Assignment » The answer must consist of every line from the entries below that contains the word "camera".

Data for processing »
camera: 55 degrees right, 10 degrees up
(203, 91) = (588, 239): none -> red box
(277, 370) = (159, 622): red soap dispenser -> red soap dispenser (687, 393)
...
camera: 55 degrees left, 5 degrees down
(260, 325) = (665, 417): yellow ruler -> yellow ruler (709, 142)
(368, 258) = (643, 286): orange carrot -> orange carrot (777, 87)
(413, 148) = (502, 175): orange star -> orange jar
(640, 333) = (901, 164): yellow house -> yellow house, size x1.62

Output for this task »
camera: 55 degrees right, 10 degrees up
camera: 55 degrees left, 5 degrees down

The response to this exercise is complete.